DATA FOR REVIEW Start Marker

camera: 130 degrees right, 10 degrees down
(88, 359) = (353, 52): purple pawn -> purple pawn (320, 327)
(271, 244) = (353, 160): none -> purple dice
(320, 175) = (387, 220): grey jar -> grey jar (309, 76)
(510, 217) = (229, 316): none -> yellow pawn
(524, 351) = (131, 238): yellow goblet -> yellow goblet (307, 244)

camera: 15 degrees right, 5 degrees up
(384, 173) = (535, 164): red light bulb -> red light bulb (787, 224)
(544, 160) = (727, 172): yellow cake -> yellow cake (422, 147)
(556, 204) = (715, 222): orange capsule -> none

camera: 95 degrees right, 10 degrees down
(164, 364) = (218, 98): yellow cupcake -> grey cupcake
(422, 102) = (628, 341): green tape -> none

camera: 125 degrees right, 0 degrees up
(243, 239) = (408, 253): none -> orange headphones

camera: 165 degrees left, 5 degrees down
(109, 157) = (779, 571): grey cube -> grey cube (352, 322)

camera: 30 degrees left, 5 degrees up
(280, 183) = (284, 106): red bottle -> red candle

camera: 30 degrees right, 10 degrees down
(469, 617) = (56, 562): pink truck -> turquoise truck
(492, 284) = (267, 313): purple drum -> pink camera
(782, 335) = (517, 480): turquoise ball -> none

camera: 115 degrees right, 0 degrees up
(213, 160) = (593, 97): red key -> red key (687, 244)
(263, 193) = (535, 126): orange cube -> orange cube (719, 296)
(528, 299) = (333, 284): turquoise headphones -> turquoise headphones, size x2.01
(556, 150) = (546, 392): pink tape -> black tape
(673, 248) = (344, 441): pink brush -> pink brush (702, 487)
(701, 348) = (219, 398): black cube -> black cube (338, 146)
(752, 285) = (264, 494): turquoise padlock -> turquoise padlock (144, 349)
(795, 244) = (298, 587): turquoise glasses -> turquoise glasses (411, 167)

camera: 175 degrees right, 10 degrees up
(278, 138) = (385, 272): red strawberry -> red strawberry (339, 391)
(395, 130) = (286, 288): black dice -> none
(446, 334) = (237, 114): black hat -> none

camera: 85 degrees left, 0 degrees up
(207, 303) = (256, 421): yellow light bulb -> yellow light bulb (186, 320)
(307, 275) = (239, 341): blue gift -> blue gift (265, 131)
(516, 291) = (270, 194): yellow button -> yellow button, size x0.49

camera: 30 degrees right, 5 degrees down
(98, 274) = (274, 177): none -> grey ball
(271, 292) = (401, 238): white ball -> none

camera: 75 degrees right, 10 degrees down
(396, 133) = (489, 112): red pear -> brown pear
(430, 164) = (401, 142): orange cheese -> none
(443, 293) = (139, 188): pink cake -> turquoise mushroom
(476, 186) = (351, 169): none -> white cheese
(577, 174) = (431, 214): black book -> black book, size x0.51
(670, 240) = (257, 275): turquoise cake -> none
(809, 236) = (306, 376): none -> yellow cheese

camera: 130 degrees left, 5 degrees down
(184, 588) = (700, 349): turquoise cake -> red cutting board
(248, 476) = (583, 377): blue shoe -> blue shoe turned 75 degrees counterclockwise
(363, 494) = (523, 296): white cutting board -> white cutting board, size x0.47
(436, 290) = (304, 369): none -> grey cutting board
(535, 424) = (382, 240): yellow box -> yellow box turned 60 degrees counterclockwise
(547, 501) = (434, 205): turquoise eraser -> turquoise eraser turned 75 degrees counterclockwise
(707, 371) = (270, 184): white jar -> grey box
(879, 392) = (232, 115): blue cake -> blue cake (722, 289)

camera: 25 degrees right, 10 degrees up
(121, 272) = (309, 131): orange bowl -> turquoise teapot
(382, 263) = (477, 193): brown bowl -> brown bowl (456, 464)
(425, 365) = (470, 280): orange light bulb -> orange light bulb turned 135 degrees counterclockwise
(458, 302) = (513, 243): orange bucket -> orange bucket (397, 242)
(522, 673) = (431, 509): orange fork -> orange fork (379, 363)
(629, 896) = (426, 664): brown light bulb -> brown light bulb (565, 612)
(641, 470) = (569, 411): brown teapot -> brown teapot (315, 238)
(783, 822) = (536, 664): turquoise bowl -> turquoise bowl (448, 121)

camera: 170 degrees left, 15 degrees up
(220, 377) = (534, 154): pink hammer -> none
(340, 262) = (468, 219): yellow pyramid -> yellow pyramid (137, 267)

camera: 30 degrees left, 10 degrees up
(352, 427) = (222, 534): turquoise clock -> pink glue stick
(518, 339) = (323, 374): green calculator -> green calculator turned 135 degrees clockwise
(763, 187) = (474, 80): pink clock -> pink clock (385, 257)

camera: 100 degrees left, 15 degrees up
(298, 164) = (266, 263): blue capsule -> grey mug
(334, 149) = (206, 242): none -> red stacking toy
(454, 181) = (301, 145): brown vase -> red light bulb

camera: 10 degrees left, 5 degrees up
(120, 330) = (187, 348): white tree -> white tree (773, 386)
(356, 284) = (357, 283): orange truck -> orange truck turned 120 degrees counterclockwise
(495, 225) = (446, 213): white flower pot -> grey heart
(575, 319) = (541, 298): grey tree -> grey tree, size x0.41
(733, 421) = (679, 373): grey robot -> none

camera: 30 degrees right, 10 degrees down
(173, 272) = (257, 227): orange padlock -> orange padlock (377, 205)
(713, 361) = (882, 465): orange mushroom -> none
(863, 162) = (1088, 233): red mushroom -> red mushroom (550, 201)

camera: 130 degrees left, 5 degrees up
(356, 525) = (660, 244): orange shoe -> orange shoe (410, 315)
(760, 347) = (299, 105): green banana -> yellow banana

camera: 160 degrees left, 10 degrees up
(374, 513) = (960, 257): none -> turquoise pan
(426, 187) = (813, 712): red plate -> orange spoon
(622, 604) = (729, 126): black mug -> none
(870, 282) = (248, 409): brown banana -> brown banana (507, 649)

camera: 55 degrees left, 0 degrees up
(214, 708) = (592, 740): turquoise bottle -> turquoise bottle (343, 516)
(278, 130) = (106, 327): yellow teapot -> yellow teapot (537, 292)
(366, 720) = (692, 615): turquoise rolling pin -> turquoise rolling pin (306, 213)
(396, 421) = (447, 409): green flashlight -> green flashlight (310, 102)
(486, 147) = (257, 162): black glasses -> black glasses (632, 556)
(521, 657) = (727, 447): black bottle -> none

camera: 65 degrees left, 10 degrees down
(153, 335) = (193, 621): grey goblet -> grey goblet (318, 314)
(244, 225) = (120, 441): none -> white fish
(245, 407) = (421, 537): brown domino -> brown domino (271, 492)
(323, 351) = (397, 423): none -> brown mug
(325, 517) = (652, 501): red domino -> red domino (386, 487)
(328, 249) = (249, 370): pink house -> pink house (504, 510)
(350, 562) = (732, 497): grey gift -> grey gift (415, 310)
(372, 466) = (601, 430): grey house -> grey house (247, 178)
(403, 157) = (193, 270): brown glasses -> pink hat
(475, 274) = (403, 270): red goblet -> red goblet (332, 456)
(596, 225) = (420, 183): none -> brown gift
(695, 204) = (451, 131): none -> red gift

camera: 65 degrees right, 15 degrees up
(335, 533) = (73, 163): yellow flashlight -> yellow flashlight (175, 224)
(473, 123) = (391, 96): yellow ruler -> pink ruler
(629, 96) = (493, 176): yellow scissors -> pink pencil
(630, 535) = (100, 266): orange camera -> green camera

DATA FOR REVIEW End Marker

> PROMPT: Copy the entries above exactly, but only from the line holding "(280, 183) = (284, 106): red" through the line holding "(782, 335) = (517, 480): turquoise", both included.

> RESPONSE BOX:
(280, 183) = (284, 106): red bottle -> red candle

camera: 30 degrees right, 10 degrees down
(469, 617) = (56, 562): pink truck -> turquoise truck
(492, 284) = (267, 313): purple drum -> pink camera
(782, 335) = (517, 480): turquoise ball -> none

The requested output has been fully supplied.